**ASSIGNMENT**
Transcribe exactly the lines below that begin at the line with "brown pentagon: (211, 222)" and stop after the line with "blue star: (752, 769) -> (748, 758), moved", leaving out every picture.

Image sequences with motion text:
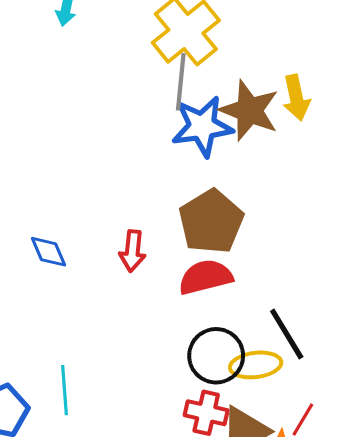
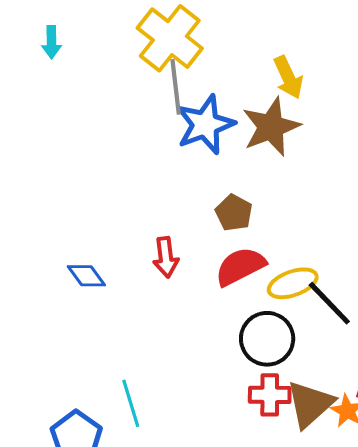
brown star: (249, 110) -> (271, 127), moved, turned -30
brown pentagon: (211, 222) -> (234, 213), size x0.6
yellow ellipse: (256, 365) -> (293, 283), moved

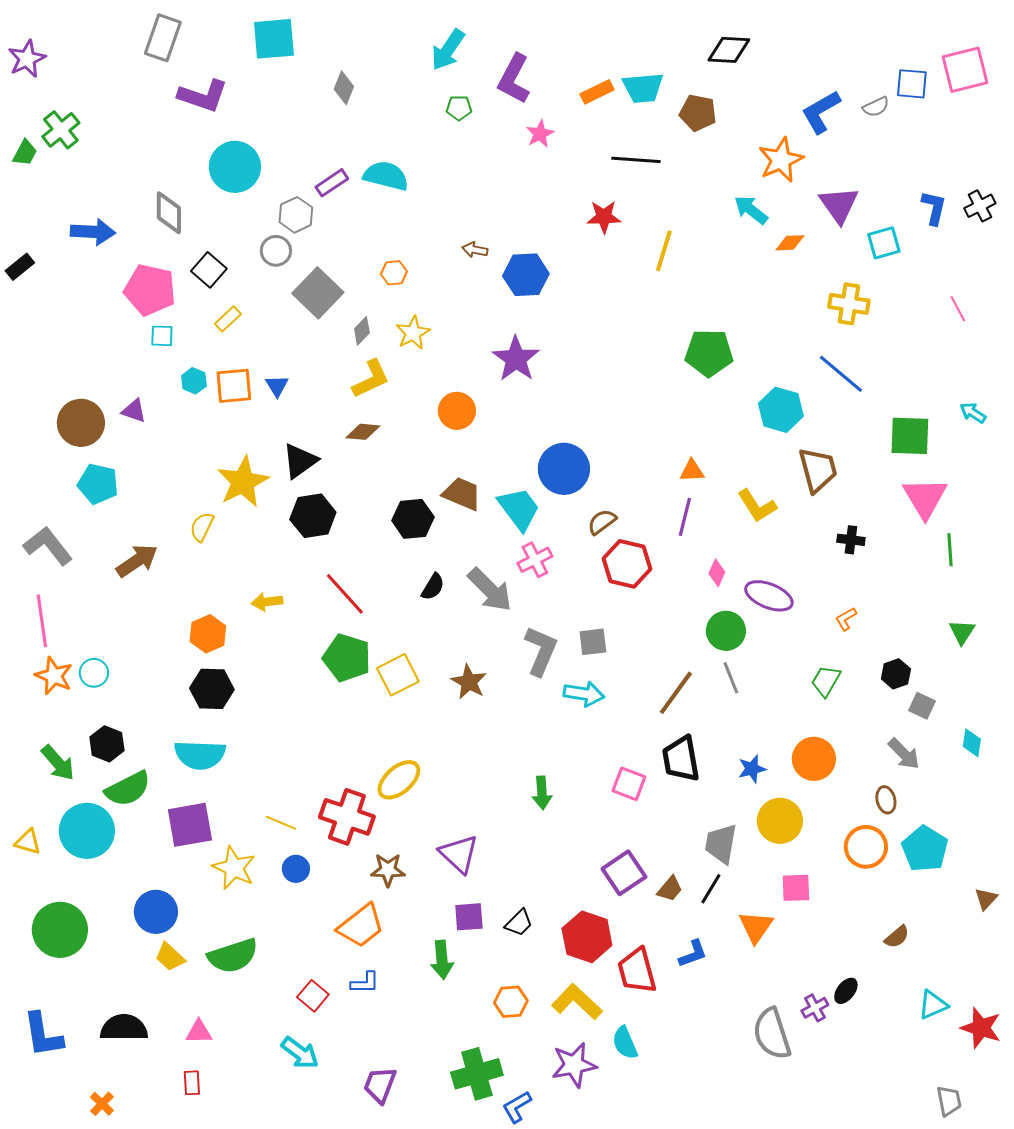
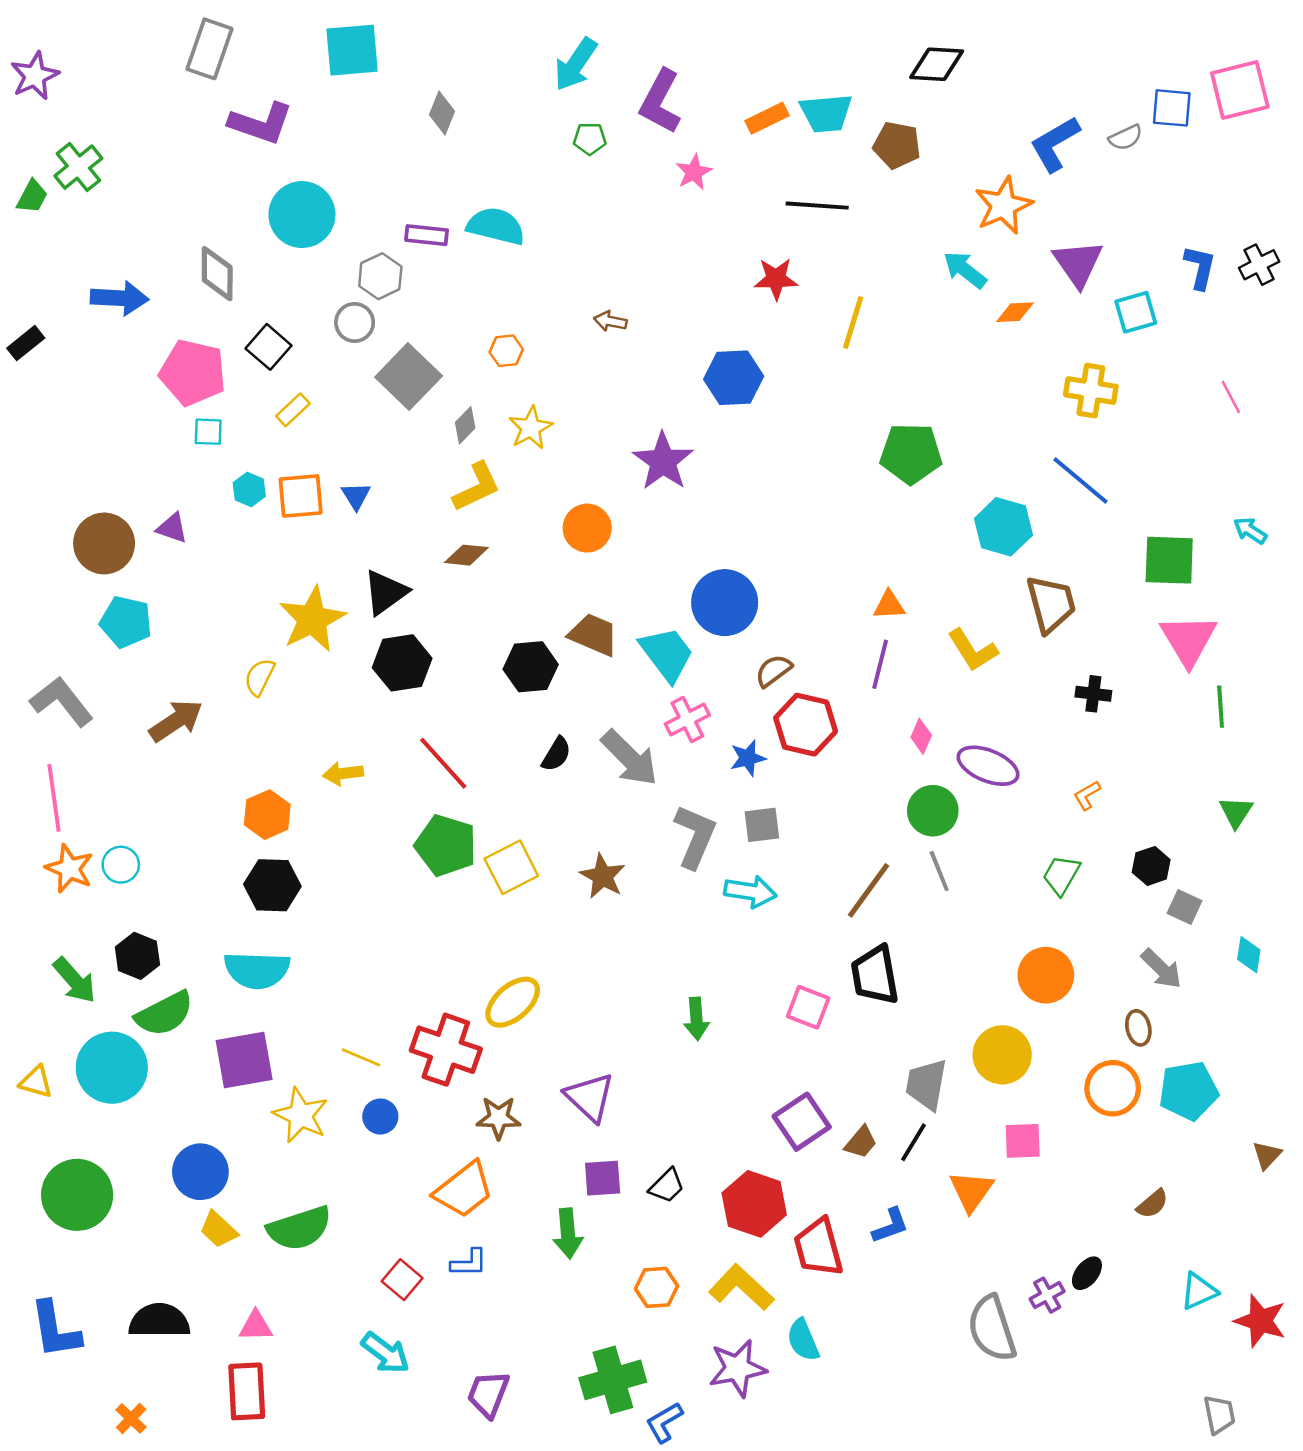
purple rectangle: (332, 183) -> (427, 235), turned 40
blue hexagon: (526, 275) -> (734, 378), moved
blue star: (752, 769) -> (748, 758), moved
cyan pentagon: (925, 849) -> (1188, 1091), turned 30
red rectangle: (192, 1083) -> (247, 1391), size x1.8

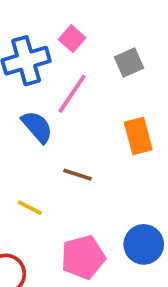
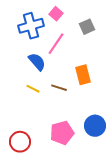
orange rectangle: (138, 136) -> (83, 75), moved
yellow line: (30, 208) -> (33, 89), moved

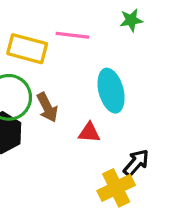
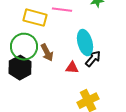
black arrow: (136, 163) -> (93, 59), moved

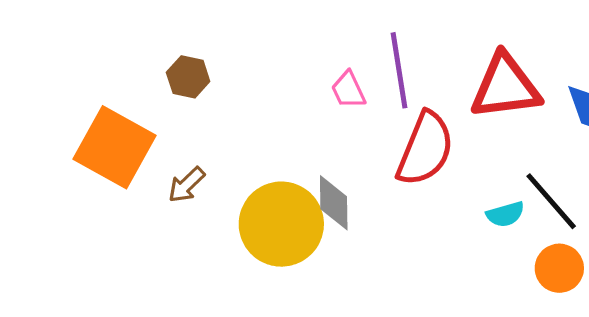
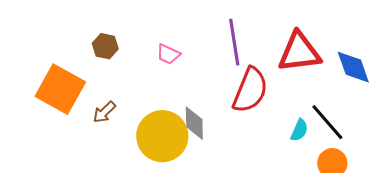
pink trapezoid: (348, 90) -> (168, 54), moved, turned -40
cyan semicircle: (505, 214) -> (299, 130), turned -50

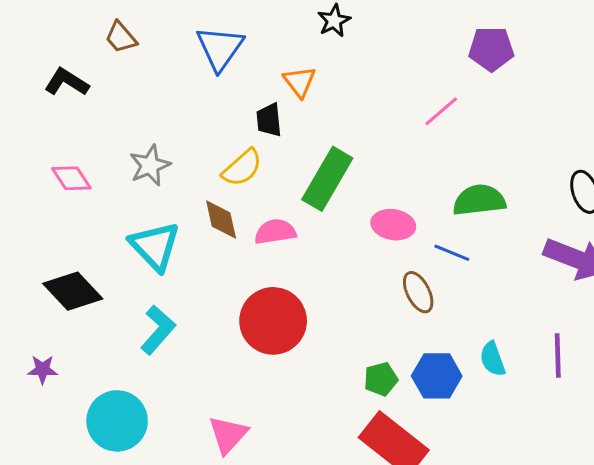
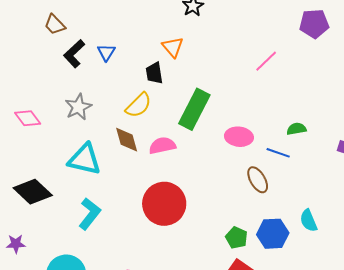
blue triangle: (220, 48) -> (106, 52), moved, size x0.6
purple pentagon: (491, 49) -> (314, 24), moved
black L-shape: (67, 82) -> (74, 54), moved, turned -72
green semicircle: (479, 200) -> (296, 129), moved, size x0.6
cyan triangle: (155, 246) -> (84, 159), turned -30
green pentagon: (381, 379) -> (236, 238), turned -30

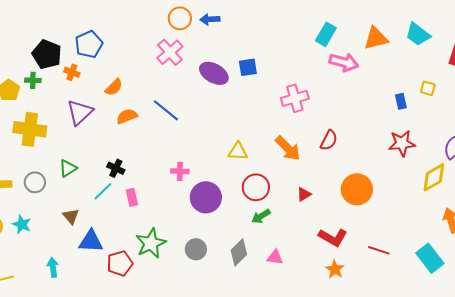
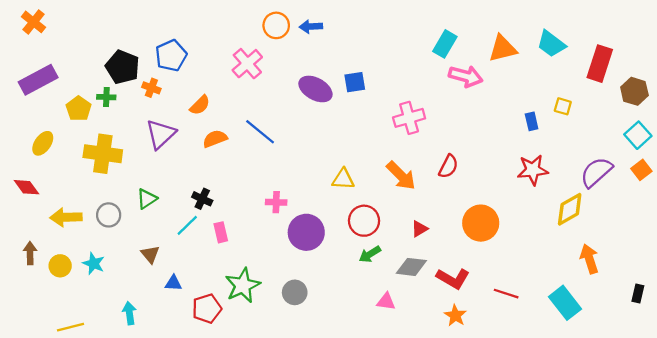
pink cross: (170, 52) -> (247, 64), moved
blue triangle: (91, 241) -> (173, 283), size x0.6
gray diamond: (239, 252) -> (411, 267), moved, turned 52

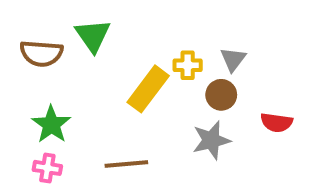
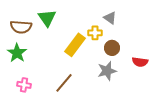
gray triangle: (233, 59) -> (110, 18), moved, turned -32
green star: (51, 124) -> (17, 53), moved
brown line: (126, 164) -> (64, 83), turned -45

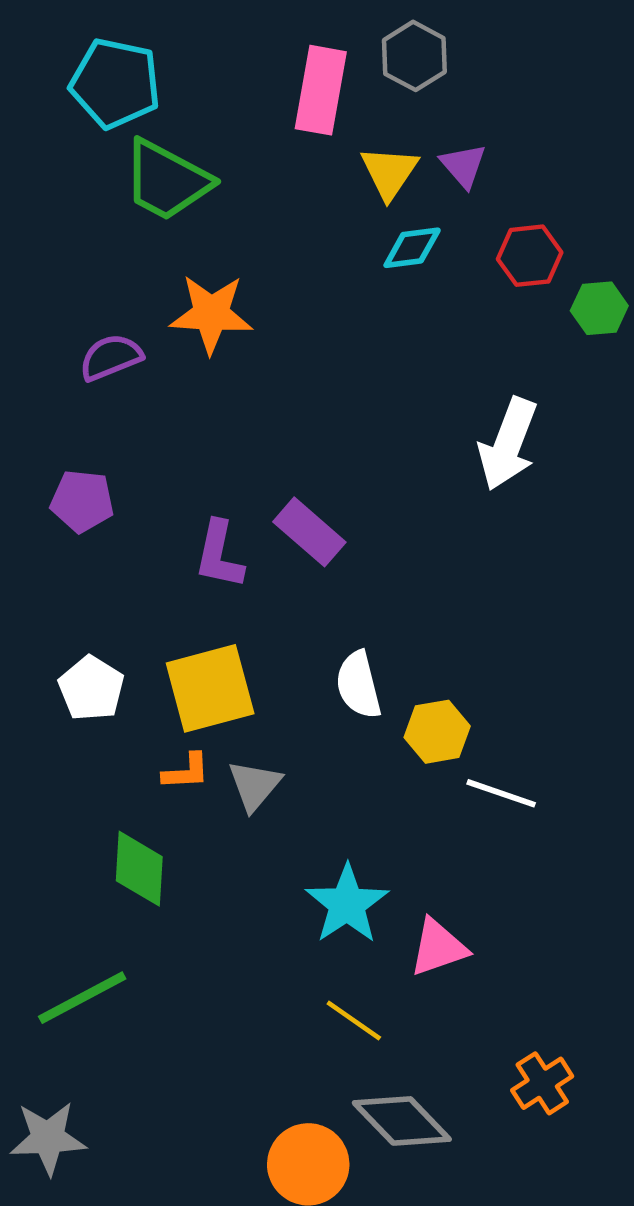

**THE COMPLETED TASK**
brown pentagon: (211, 222) -> (234, 213), size x0.6
yellow ellipse: (256, 365) -> (293, 283), moved

purple rectangle: (332, 183) -> (427, 235), turned 40
blue hexagon: (526, 275) -> (734, 378), moved
blue star: (752, 769) -> (748, 758), moved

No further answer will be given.